Scene change data:
Content starts

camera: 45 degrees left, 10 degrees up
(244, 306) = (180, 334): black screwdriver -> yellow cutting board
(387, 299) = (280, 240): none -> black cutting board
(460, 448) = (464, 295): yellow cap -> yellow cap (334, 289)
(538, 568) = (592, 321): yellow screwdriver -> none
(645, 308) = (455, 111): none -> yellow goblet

Content ends
Content starts

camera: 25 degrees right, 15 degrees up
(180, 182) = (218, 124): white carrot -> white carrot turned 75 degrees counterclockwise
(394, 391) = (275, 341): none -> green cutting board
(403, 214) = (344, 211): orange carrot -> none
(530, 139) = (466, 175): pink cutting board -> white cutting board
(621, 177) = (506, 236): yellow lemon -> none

Content ends
Content starts

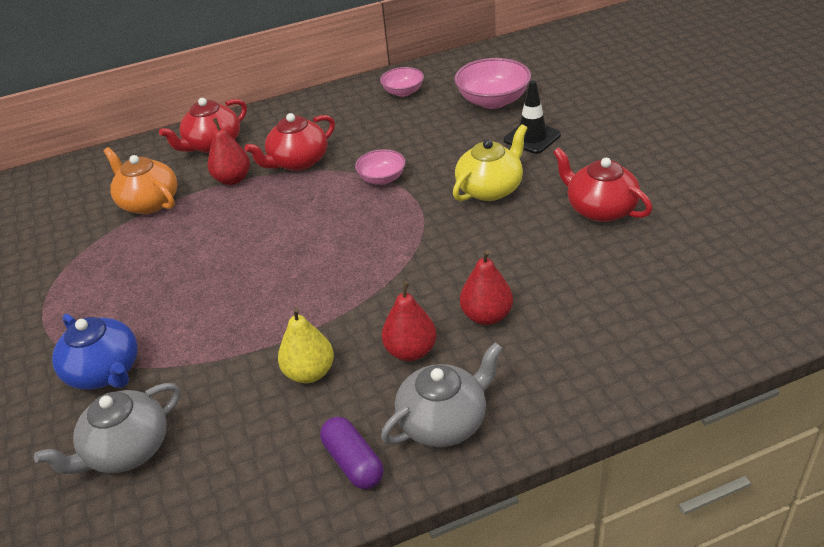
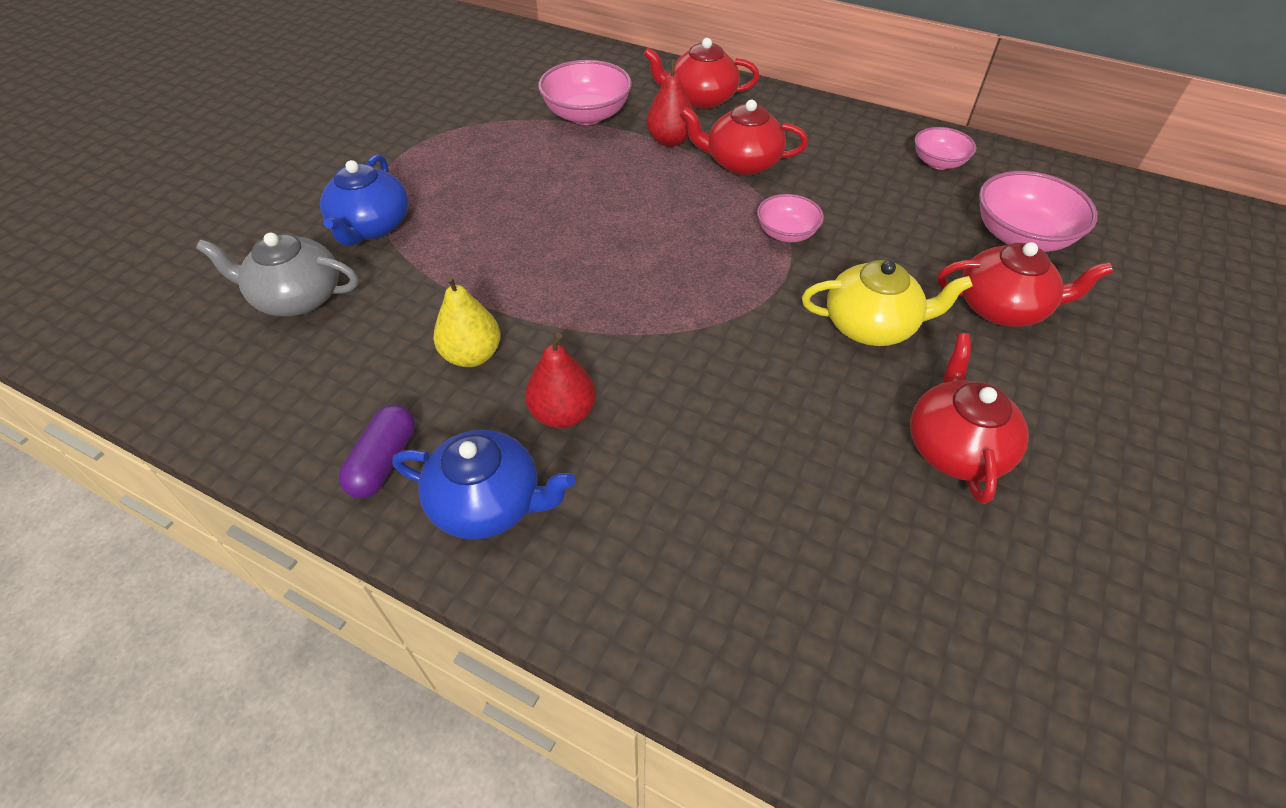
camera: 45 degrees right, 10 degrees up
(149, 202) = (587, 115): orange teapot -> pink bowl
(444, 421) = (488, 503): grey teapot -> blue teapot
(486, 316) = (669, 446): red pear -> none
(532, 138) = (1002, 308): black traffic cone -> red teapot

Content ends

WHAT IS REQUIRED: Among the entries above, find the line with "(394, 391) = (275, 341): none" and the line with "(621, 177) = (506, 236): yellow lemon -> none"; give again exactly these two lines and all lines between them.

SOLUTION FOR THIS TASK:
(394, 391) = (275, 341): none -> green cutting board
(403, 214) = (344, 211): orange carrot -> none
(530, 139) = (466, 175): pink cutting board -> white cutting board
(621, 177) = (506, 236): yellow lemon -> none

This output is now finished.